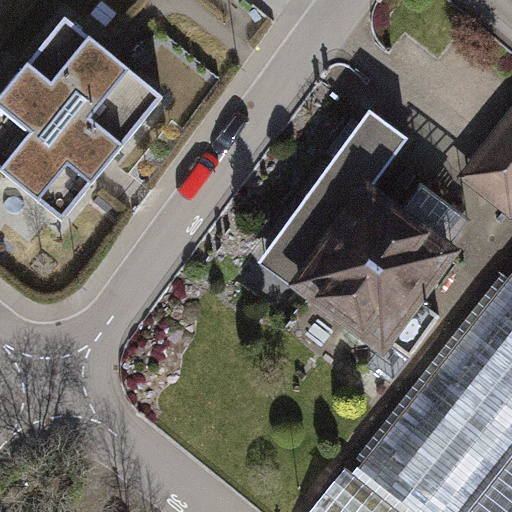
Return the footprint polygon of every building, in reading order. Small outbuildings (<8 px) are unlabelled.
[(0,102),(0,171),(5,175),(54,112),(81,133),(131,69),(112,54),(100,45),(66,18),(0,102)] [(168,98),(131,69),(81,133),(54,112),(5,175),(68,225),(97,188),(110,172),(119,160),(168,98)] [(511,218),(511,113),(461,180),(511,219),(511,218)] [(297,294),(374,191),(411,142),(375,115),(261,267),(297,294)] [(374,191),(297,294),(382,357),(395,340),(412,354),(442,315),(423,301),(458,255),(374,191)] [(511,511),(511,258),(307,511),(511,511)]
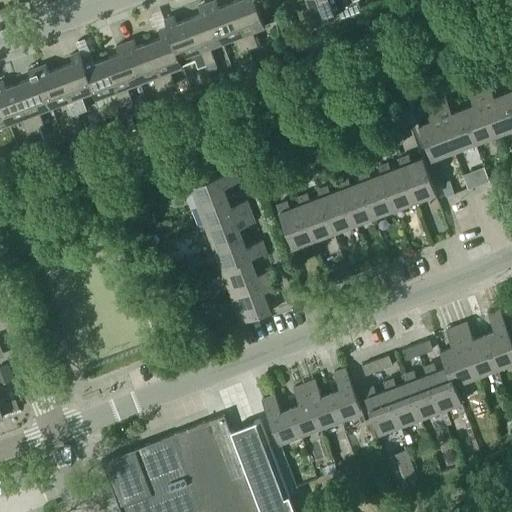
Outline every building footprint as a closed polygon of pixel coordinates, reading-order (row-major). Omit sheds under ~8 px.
* * *
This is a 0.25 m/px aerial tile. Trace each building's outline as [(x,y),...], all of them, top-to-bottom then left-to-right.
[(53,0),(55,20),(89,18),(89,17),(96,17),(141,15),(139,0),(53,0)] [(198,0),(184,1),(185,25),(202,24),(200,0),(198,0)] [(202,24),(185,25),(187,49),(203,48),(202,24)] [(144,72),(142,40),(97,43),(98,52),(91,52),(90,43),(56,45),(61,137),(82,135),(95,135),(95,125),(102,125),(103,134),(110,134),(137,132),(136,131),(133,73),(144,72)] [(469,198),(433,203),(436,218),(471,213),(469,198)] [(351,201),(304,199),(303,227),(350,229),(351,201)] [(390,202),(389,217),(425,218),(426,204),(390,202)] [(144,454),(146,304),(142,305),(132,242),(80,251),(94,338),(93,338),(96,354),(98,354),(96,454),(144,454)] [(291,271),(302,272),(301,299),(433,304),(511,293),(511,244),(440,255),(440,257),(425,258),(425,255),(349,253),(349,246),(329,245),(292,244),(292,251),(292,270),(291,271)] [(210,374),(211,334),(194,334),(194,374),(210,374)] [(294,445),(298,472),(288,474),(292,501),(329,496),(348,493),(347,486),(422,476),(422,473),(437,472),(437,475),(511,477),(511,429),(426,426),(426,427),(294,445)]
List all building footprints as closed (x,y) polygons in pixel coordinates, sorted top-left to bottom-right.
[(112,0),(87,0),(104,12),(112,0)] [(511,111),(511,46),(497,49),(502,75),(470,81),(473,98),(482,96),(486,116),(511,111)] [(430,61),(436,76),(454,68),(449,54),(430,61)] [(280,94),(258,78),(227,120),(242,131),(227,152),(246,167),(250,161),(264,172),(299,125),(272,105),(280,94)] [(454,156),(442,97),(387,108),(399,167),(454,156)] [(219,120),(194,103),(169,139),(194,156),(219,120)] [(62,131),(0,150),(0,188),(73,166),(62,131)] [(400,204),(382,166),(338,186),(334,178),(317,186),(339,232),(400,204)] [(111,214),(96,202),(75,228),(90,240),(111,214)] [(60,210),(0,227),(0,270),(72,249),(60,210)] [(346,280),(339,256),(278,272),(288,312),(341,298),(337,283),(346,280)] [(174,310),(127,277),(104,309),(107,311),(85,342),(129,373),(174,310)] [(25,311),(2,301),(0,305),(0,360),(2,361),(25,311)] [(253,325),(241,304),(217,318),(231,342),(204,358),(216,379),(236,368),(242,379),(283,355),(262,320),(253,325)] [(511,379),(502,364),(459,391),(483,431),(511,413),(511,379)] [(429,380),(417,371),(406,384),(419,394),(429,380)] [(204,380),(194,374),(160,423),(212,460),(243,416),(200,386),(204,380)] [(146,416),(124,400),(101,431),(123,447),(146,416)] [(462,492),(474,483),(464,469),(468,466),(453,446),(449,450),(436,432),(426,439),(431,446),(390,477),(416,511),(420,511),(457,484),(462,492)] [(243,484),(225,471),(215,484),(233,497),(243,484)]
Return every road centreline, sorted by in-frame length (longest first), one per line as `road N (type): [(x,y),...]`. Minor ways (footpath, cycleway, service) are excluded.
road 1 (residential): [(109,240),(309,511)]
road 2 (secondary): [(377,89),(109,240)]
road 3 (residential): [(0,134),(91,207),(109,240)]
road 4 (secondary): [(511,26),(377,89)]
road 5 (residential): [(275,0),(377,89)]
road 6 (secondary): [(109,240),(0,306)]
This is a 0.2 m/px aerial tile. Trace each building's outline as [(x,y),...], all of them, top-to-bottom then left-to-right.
* * *
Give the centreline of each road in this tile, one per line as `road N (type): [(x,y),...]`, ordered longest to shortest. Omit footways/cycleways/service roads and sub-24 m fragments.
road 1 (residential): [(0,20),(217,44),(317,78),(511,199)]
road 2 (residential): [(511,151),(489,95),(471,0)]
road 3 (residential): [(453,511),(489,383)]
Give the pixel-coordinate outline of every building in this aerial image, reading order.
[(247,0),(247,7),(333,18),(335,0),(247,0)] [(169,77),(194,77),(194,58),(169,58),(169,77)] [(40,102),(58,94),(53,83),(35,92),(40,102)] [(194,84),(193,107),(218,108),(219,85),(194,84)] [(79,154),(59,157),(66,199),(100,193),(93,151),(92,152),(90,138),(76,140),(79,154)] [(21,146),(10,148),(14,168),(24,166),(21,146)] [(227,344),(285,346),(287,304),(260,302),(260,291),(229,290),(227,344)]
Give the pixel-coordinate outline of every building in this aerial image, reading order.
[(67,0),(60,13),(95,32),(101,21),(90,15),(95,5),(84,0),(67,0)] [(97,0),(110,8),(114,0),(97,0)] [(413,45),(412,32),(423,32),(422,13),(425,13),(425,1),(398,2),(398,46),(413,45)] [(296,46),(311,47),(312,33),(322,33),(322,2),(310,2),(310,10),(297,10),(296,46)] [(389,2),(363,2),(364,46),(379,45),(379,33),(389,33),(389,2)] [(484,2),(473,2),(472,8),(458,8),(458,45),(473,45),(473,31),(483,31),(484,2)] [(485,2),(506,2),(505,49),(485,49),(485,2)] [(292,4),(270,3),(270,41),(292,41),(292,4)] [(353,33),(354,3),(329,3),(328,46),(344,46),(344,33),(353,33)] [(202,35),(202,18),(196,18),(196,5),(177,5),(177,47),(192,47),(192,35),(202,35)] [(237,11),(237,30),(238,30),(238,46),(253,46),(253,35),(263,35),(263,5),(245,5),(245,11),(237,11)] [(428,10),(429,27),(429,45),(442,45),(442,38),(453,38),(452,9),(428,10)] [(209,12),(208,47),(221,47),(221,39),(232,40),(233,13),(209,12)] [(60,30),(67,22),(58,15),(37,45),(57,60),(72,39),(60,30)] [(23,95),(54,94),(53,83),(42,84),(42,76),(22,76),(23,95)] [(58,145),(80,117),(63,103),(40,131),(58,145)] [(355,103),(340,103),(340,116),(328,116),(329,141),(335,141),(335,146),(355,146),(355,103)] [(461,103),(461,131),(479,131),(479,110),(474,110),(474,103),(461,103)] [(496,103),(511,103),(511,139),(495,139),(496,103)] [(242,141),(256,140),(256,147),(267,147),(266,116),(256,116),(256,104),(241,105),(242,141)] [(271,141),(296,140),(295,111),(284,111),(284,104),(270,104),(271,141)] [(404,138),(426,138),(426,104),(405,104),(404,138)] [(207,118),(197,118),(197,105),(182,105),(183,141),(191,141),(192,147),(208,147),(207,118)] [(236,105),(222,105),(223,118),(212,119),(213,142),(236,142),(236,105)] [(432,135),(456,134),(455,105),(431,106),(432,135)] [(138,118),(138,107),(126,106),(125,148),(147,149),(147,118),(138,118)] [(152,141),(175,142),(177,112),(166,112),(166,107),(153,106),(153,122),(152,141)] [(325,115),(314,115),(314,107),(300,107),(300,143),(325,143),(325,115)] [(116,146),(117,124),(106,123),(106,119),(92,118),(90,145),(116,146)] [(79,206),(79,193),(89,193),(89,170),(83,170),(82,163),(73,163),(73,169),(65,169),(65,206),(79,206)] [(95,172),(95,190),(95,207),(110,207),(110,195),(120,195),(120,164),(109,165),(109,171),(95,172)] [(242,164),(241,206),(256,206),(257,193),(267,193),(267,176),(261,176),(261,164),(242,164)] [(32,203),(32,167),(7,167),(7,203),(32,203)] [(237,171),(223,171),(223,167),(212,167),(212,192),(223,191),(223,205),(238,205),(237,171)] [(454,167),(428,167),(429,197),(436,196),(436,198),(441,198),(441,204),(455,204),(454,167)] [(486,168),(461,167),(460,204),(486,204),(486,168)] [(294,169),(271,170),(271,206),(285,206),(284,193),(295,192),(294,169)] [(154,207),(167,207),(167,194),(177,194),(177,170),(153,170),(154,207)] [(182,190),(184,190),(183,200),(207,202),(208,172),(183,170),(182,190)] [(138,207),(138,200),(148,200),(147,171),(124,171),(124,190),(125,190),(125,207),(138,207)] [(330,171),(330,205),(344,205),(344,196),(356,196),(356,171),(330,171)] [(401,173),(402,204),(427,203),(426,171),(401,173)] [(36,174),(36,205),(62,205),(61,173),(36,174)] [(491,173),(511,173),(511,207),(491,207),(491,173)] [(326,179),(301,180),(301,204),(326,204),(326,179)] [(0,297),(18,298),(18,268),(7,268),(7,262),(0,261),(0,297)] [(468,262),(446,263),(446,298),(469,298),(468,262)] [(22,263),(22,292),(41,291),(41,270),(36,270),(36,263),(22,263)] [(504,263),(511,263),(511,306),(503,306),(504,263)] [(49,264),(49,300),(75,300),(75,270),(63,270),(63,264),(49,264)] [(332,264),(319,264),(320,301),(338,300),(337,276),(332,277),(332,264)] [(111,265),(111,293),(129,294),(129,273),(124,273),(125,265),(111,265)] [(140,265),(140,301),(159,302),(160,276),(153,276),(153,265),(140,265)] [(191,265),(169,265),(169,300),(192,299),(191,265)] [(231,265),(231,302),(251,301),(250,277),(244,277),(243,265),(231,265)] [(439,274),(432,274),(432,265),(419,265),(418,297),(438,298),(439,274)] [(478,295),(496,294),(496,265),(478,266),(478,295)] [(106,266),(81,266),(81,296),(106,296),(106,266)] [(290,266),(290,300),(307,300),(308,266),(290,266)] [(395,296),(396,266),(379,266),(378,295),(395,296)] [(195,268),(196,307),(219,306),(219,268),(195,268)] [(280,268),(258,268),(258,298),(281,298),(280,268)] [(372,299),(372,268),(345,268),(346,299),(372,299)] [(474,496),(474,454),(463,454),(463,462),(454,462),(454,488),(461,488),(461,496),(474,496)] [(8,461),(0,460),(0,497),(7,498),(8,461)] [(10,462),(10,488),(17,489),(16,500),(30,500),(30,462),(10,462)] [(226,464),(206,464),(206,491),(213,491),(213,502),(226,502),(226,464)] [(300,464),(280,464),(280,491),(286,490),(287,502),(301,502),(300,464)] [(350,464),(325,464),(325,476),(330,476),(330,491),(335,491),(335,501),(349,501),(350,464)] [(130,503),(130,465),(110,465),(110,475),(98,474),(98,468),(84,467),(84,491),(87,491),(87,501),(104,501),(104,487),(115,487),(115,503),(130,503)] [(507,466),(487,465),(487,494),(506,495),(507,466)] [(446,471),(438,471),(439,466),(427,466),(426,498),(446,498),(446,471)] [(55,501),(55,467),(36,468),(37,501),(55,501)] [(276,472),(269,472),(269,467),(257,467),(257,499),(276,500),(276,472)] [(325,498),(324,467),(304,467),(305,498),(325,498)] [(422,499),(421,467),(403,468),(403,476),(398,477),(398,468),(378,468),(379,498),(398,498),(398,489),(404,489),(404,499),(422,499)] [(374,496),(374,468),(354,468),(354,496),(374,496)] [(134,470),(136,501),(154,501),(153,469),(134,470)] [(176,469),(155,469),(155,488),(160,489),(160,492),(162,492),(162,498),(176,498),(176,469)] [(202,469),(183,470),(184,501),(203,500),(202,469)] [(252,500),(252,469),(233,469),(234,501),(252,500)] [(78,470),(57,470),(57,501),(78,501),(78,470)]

_Written request_. Starting with the line that contains "Give the centreline" and going on through the line that contains "road 3 (residential): [(453,511),(489,383)]", swap "residential" for "unclassified" and write those lines out again with nothing else changed.

_Solution_.
Give the centreline of each road in this tile, one per line as `road N (type): [(x,y),...]`, ordered longest to shortest. Omit footways/cycleways/service roads and sub-24 m fragments.
road 1 (unclassified): [(0,20),(217,44),(317,78),(511,199)]
road 2 (unclassified): [(511,151),(489,95),(471,0)]
road 3 (unclassified): [(453,511),(489,383)]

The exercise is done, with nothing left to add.